◆ Task details: Pick out every line in the items below that contains the string "kern", and copy each one in full. Case counts.

◆ Exercise inputs:
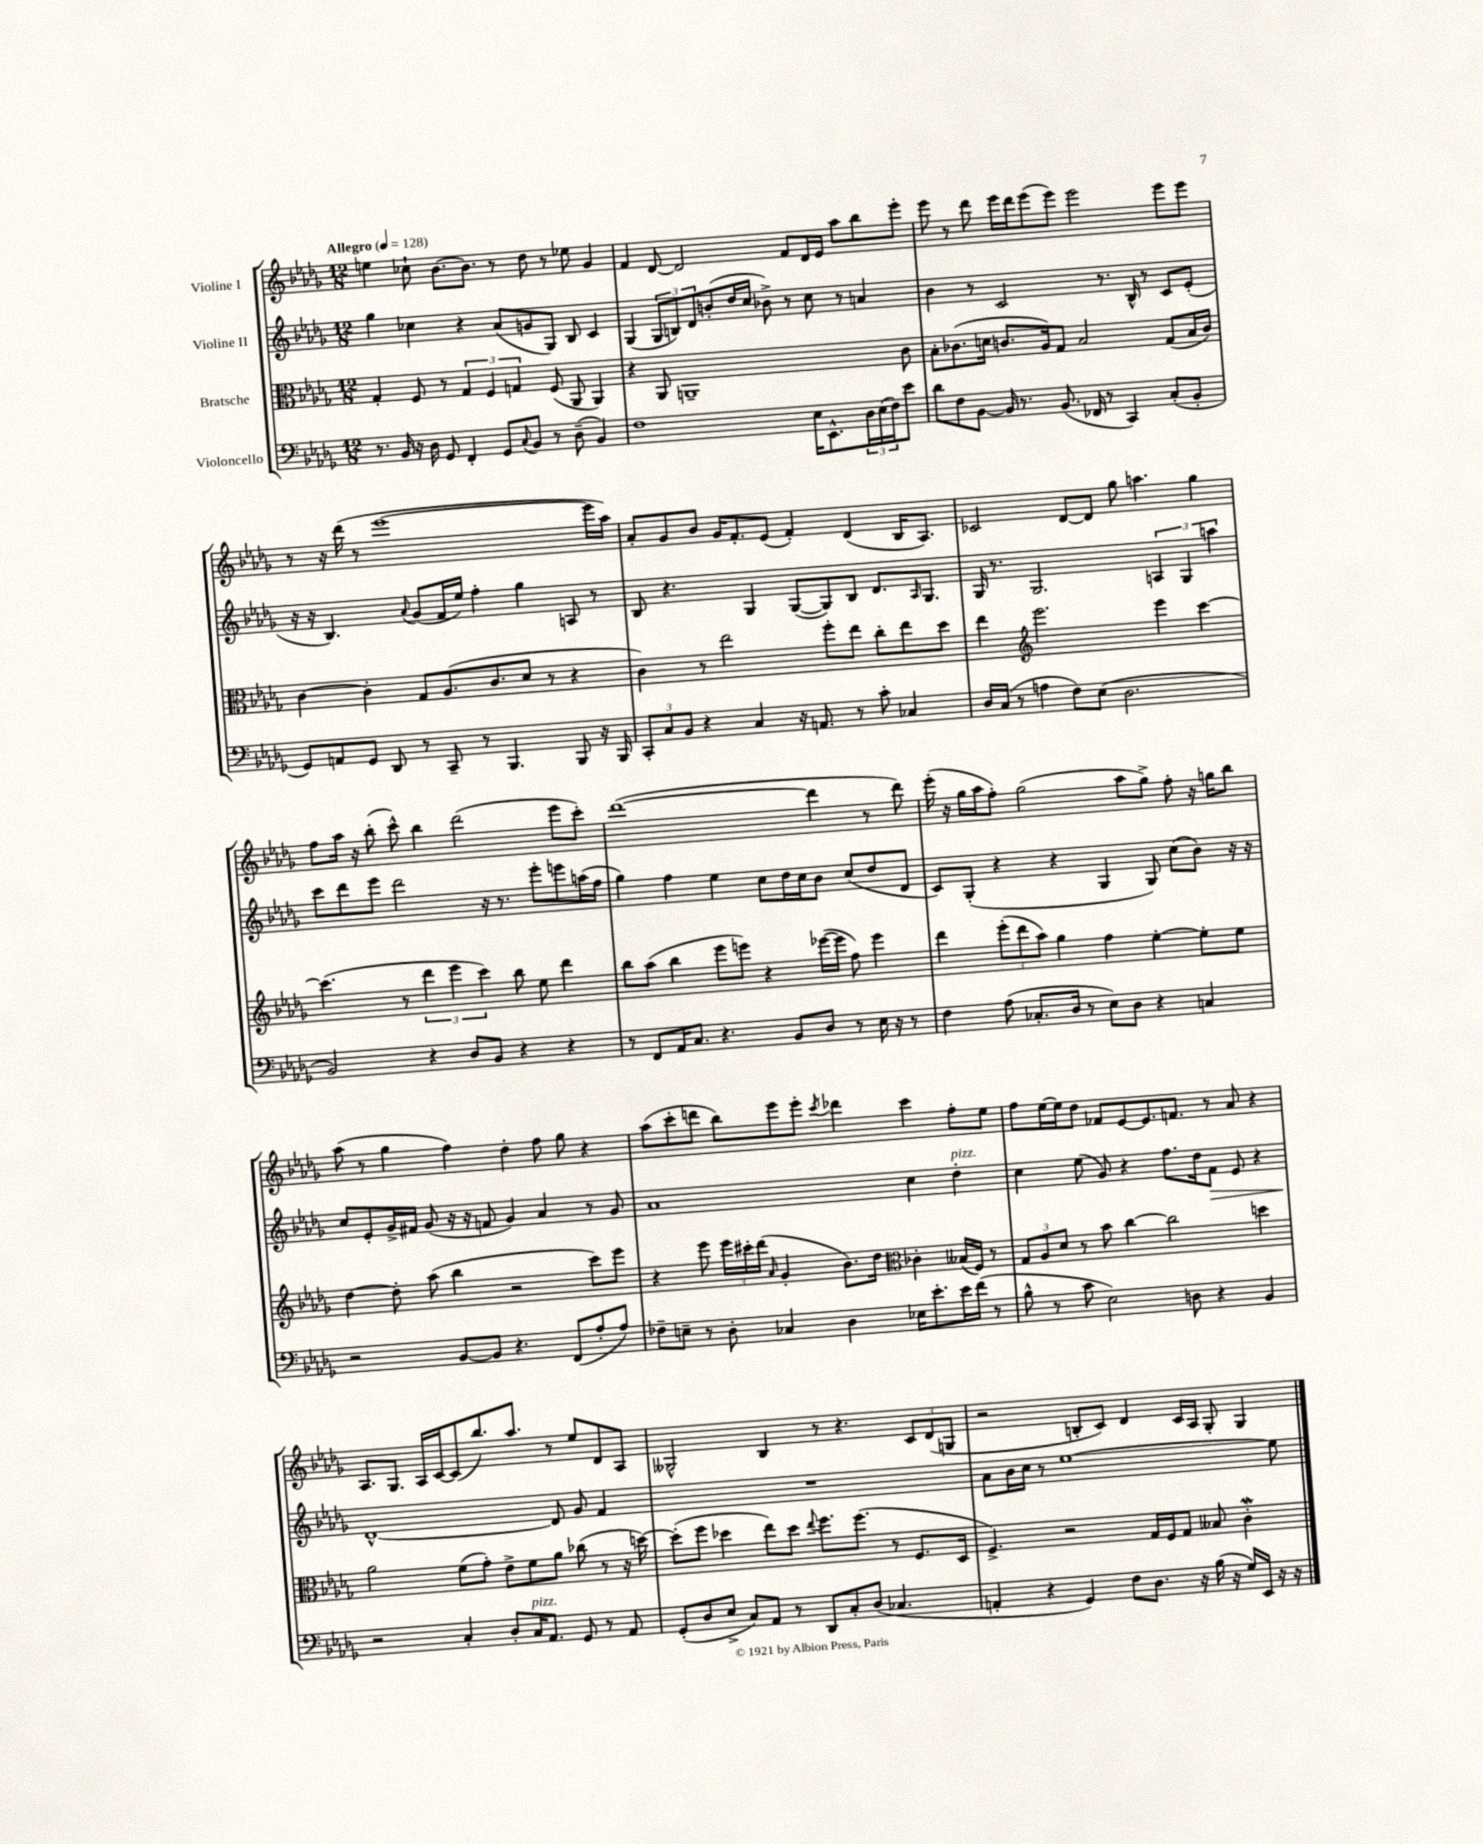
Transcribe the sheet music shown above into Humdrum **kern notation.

**kern	**kern	**kern	**kern
*staff4	*staff3	*staff2	*staff1
*clefF4	*clefC3	*clefG2	*clefG2
*k[b-e-a-d-g-]	*k[b-e-a-d-g-]	*k[b-e-a-d-g-]	*k[b-e-a-d-g-]
*M12/8	*M12/8	*M12/8	*M12/8
*MM128	*MM128	*MM128	*MM128
8.r	4G-'/	4gg-\	4ee\
16BB-/	.	.	.
16r	8F/	4cc-\	8cc-`\
16D-\	.	.	.
8GG-/	8r	.	[8.b-\L
4FF'/	6G-/	4r	.
.	.	.	8.b-\]J
.	6F/	.	.
8GG-/L	.	(8a-/L	8r
.	6G/	.	.
8qqC/	.	.	.
8BB-/J	.	8g/	8dd-\
8r	(8F/	8G-/J)	8r
(8D-~\	8AA-/	8B-/	8ee-\
4BB-/)	4AA-/)	4c/	4g-/
=	=	=	=
1F	4r	(4G-/	4f/
.	8AA-/	12G-/L	[8d-/
.	.	12B/)	.
.	1AA~	.	2d-/]
.	.	12d-/	.
.	.	(8b'/	.
.	.	16dd-/L	.
.	.	16cc/JJ	.
.	.	8b-^\)	.
.	.	8r	8f/L
16E-\LK	.	8cc\	16d-/L
8.EE-^^\	.	.	16e-/JJ
.	.	8r	8aa-\L
24D-\L	.	4a/	8bb-\
(24E-\	.	.	.
24F\J)	.	.	.
8e-\J	8c\	.	8eee-'\J
=	=	=	=
8d-\L	8B-'\L	4b-\	8eee-\
8F\	(8.c-\	.	8r
[8BB-\J	.	8r	8ddd-\
.	16d\Jk	.	.
16BB-/]	8.c/L	2c/	16eee-\LL
8.r	.	.	16ddd-\J
.	.	.	(8eee-\
.	16A-/k)	.	.
(8.BB-/	8G-/J	.	8eee-\J)
.	2B-/	.	2eee-\
16FF-/	.	.	.
8r	.	8.r	.
4CC/)	.	.	.
.	.	16B-^^/	.
.	.	8r	.
(8C'/L	(8G-/L	8c/L	8eee-\L
8BB-'/J	16B-/L	(8e-'/J	8eee-\J
.	16c/JJ)	.	.
=	=	=	=
8GG-/L)	[4c\	16r	8r
.	.	16r	.
8AA/	.	4.B-/)	16r
.	.	.	(16ddd-\
8GG-/J	4c'\]	.	8r
8DD-/	.	.	[1eee-
.	.	8qqa-/	.
8r	8G-/L	(8g-/L	.
8CC~/	(8.A-/	16f/L	.
.	.	16ee-/JJ)	.
8r	.	4ff'\	.
.	8.c/	.	.
4.BBB-/	.	.	.
.	8d-/J	4gg-\	.
.	8r	.	.
8BBB-/	4r	8A/	.
16r	.	8r	16eee-\]LL
16BBB-/	.	.	16aa-\JJ)
=	=	=	=
12CC'/L	4c\)	8B-/	8a-'/L
12C/	.	.	.
.	.	4.r	8g-/
12BB-/J	.	.	.
4r	8r	.	8b-/J
.	2ee-\	.	16g-/LK
.	.	.	8.f'/
4C/	.	4G-/	.
.	.	.	(8e-/J
16r	.	([8G-/L	4f'/)
8.AA/	.	.	.
.	8ff'\L	8G-/])	.
8r	8ee-\J	8B-/J	(4d-/
8c'\	8cc'\L	8.d-/L	.
4C-/	8ee-\	.	16B-/LK
.	.	16qqA-/	.
.	.	8.G-/J	8.A-/J)
.	8dd-\J	.	.
=	=	=	=
16D-/LL	4ee-\	16G-/	2c-/
(16C/JJ	.	8.r	.
8r	.	.	.
*	*clefG2	*	*
4A\	2.eee-\	2.G-/	.
8F\L)	.	.	[8d-/L
(8E-\J	.	.	8d-/]J
2.D-\	.	.	8gg-\
.	.	.	4.aa\
.	4eee-\	6A/	.
.	.	6G-/	.
.	[4ccc\	.	4gg-\
.	.	6aa\	.
=	=	=	=
2BB-/)	(4.ccc\]	8ccc\L	8ff\L
.	.	8ddd-\	16aa-\Jk
.	.	.	16r
.	.	8eee-\J	(8bb-'\
.	8r	2ddd-\	8ccc^^\)
4r	6ddd-\	.	4bb-\
.	6eee-\	.	.
8D-/L	.	.	(2ddd-\
.	6ccc\)	.	.
8BB-/J	.	16r	.
.	.	8.r	.
4r	8bb-\	.	.
.	8ee-\	8eee-'\L	.
4r	4ddd-\	8eee\	8eee-\L
.	.	(16aa\L	8ccc'\J)
.	.	16ff\JJ	.
=	=	=	=
8r	8bb-\L	4gg-\)	([1ddd-
8FF/L	(8aa-\J	.	.
16AA-/K	4bb-\	4ff\	.
8.C/J	.	.	.
4.r	8eee-\L	4ee-\	.
.	8eee\J)	.	.
.	4r	8cc\L	.
8BB-/L	.	16dd-\L	.
.	.	16cc\J	.
8D-/J	([16eee-\LL	8b-\J	4ddd-\]
.	16eee-\]JJ	.	.
8r	8ff\)	(8cc/L	.
16E-\	4eee-\	8dd-/	8r
16r	.	.	.
8r	.	8d-/J	8ddd-\)
=	=	=	=
4F\	4ddd-\	8c/L)	(16eee-'\
.	.	.	16r
.	.	(8G-'/J	16gg-\LL
.	.	.	16aa-\J
(8A-\	(12eee-'\L	4r	8ff'\J)
.	12ddd-\	.	.
8.C-'/L	.	.	(2gg-\
.	12aa-\J)	.	.
.	4gg-\	4r	.
16D-/Jk	.	.	.
8r	.	.	.
8E-\L)	4ff\	4G-/	.
8D-\J	.	.	8aa-\L
4r	[4ee-'\	8G-/)	8gg-^\J)
.	.	(8cc\L	8ff'\
4C/	8ee-'\]L	8b-\J)	16r
.	.	.	16gg\LK
.	8ee-\J	16r	8bb-\J
.	.	16r	.
=	=	=	=
2r	[4dd-\	8cc/L	(8aa-\
.	.	8e-'/	8r
.	8dd-'\]	16g-^/L	4gg-\
.	.	16f#/JJ	.
.	(8aa-\	(8g-/	.
[8BB-/L	4bb-\	16r	4ff\)
.	.	16r	.
8BB-/]J	.	8f/	.
4.r	2r	4g-/)	4dd-'\
.	.	4a-/	8ff\
(8FF/L	.	.	8gg-\
8A-'/	8ccc\L)	8r	4r
8A-/J)	8eee-\J	8g-/	.
=	=	=	=
8F-~\L	4r	1a-	(8aa-\L
8E~\J	.	.	8ccc'\
8r	8eee-\	.	8ddd\J
8D-'\	24eee-\LL	.	8bb-\L)
.	24ccc#'\	.	.
.	(24ddd-\JJ	.	.
.	16qqa-/	.	.
4C-/	4g-'/	.	8eee-\
.	.	.	8eee-'\J
.	.	.	8qccc/
4D-\	8.b-\L)	.	4ddd-\
.	16dd-\Jk	.	.
*	*clefC3	*	*
16E-\LK	4c-'\	4cc\	4ccc\
8.e-'\	.	.	.
16e-\L	(16B--/LL	4dd-'\	8ff'\L
(16f\JJ	16F/JJ)	.	.
8r	8r	.	8ee-\J
=	=	=	=
8B-^^\	12G-/L	4cc\	8ff\L
.	12A-/	.	.
8r	.	.	[16ee-\L
.	12d-/J	.	.
.	.	.	16ee-\]J
8c\	8r	(8ee-\	8dd-\J
2E-\)	8b-\	8g-/)	8f-/L
.	[4cc\	4r	[8e-/
.	.	.	8.e-/]
.	2cc\]	8.ff\L	.
.	.	.	8.f/J
8D\	.	.	.
.	.	16dd-\k	.
4r	.	8f\J	8r
.	.	8e-/	8a-/
4BB-/	4dd\	4r	4r
=	=	=	=
2r	2a-\	[1d-^^	8.A-/L
.	.	.	8.G-/J
.	.	.	16A-/LL
.	.	.	[16c/J
4C'/	(8f\L	.	(8c/]
.	8g-'\J)	.	8.bb-/)
8D-'/L	8e-^\L	.	.
.	.	.	8.aa-/J
16C/K	8f\	.	.
8.AA-/J	.	.	.
.	8a-\J	8d-/]	8r
8GG-/	(8cc-\	8g-/	8ee-/L
8r	8r	4f/	8d-/
8AA-/	16r	.	8A-/J
.	[16dd\)	.	.
=	=	=	=
(8GG-'/L	(8dd'\]L	1.r	2G--^^/
8D-/	8ff\J	.	.
8E-^/J	4dd-\	.	.
8C/L)	.	.	.
8AA-/J	8ee-\L)	.	4B-/
8r	8dd-\J	.	.
.	8qqee-/	.	.
8DD-/L	8.ff\L	.	8r
8C'/	.	.	4.r
.	(8.ff\J	.	.
(8D-/J	.	.	.
4.C-/	8r	.	.
.	8.F/L	.	12c/L
.	.	.	(12d-/
.	.	.	12G/J
.	16D-/Jk	.	.
=	=	=	=
4AA'/	4.F^/)	8a-\L	2r
.	.	16b-\L	.
.	.	16cc\JJ	.
4r	.	8r	.
.	2r	[1ee-	.
4GG-/)	.	.	8B'/L
.	.	.	8c/J)
8F\L	.	.	4d-/
8.D-\J	16G-/LL	.	.
.	16F/J	.	.
.	8G-/J	.	16c/LL
16r	.	.	16A-/JJ
(16B-\	8B--/	.	8G-'/
16r	.	.	.
16G-/LL)	4c'\	.	4G-/
16EE-/JJ	.	.	.
16r	.	8ee-\]	.
16r	.	.	.
==	==	==	==
*-	*-	*-	*-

◆ Solution to the problem:
Transcribe the sheet music shown above into Humdrum **kern notation.
**kern	**kern	**kern	**kern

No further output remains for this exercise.